— PROBLEM TO SOLVE —
Edit the entries starting at the beginning and ending at the line containing "road 6 (residential): [(97,399),(9,511)]" by replacing "centreline" with "centerline". Leave everything else unchanged, and return only those lines.

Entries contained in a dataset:
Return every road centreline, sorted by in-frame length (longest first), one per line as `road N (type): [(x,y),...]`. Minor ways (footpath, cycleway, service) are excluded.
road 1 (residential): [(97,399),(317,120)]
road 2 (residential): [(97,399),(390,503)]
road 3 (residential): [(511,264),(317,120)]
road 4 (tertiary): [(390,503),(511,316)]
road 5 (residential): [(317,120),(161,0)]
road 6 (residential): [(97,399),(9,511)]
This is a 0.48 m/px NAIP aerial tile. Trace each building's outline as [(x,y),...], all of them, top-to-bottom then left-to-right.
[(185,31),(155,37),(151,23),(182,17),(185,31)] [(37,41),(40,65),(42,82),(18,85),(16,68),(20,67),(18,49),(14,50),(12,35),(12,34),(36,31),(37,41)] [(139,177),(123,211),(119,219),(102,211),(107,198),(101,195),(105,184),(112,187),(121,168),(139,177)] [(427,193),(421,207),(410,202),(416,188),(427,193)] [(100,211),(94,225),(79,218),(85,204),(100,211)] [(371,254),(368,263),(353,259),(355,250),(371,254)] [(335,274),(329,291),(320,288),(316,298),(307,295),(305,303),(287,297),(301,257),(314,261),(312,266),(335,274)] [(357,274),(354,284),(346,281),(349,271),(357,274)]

— COMPLETE ANSWER —
Return every road centerline, sorted by in-frame length (longest first), one per line as `road N (type): [(x,y),...]`. Minor ways (footpath, cycleway, service) are excluded.
road 1 (residential): [(97,399),(317,120)]
road 2 (residential): [(97,399),(390,503)]
road 3 (residential): [(511,264),(317,120)]
road 4 (tertiary): [(390,503),(511,316)]
road 5 (residential): [(317,120),(161,0)]
road 6 (residential): [(97,399),(9,511)]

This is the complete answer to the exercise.